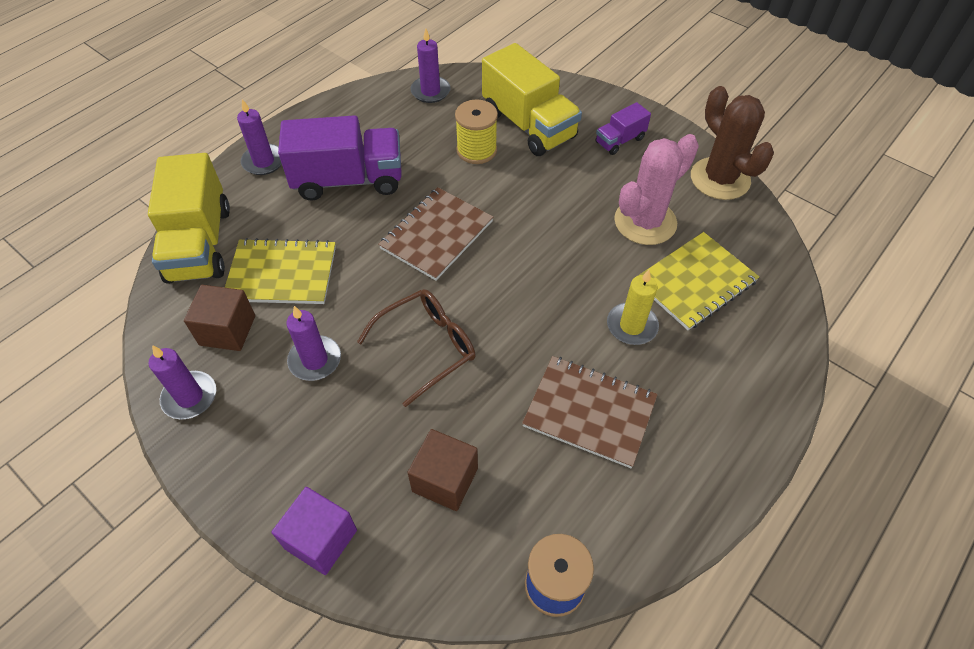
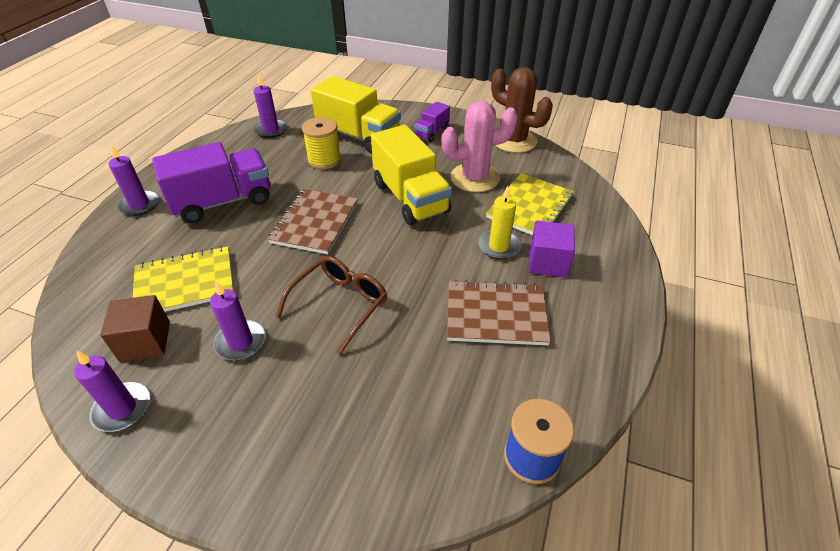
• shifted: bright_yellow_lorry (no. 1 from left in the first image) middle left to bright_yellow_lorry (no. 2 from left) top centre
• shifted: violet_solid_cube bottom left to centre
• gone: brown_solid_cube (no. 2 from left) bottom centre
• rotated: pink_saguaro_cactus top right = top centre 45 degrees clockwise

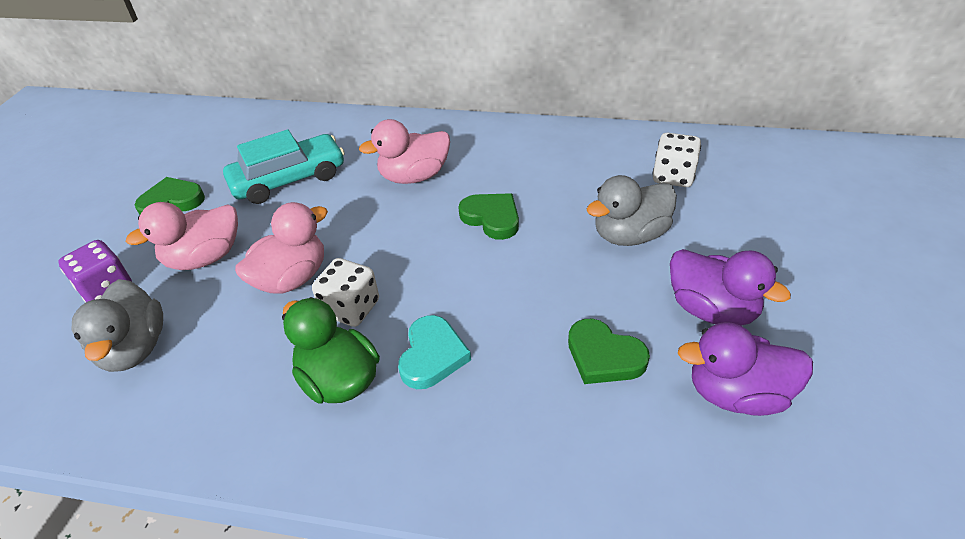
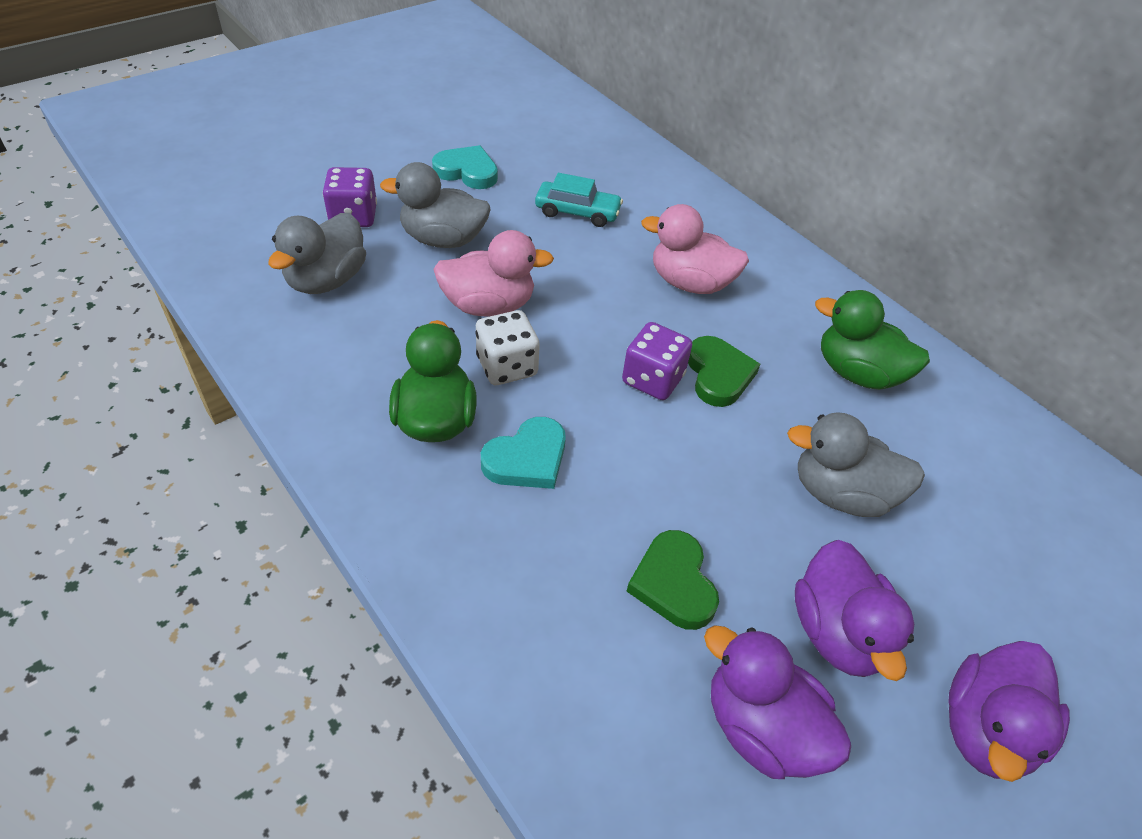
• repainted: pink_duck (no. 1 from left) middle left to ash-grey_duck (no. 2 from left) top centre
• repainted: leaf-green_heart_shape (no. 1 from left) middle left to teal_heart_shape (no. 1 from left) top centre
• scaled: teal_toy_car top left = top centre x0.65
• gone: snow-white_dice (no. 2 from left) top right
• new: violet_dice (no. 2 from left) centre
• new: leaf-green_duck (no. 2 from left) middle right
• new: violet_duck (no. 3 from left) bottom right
==
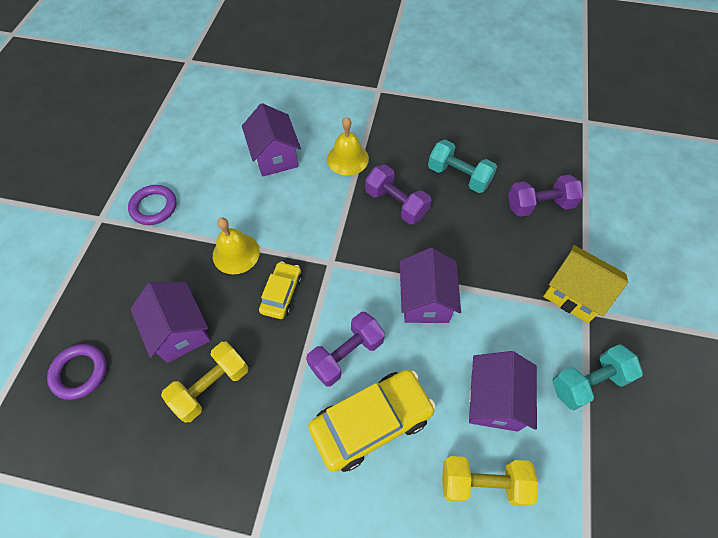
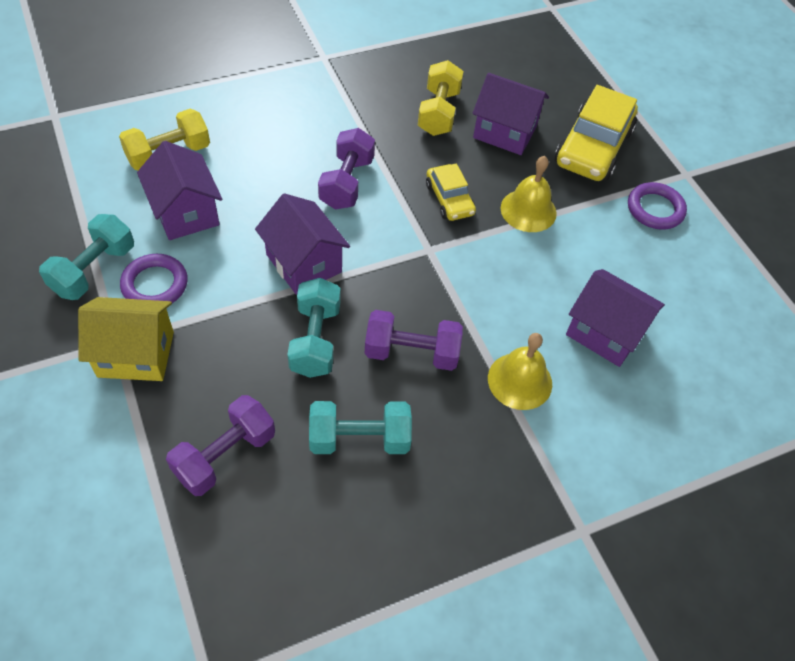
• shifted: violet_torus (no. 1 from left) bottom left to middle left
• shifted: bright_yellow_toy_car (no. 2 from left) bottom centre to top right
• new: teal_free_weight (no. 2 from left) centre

◆ Directions for this task
Within the material above, transcribe exactly the lines that run from the line holding "bright_yellow_lorry (no. 2 from left) top centre" through the line holding "brown_solid_cube (no. 2 from left) bottom centre".

◆ Response to the exercise
• shifted: bright_yellow_lorry (no. 1 from left in the first image) middle left to bright_yellow_lorry (no. 2 from left) top centre
• shifted: violet_solid_cube bottom left to centre
• gone: brown_solid_cube (no. 2 from left) bottom centre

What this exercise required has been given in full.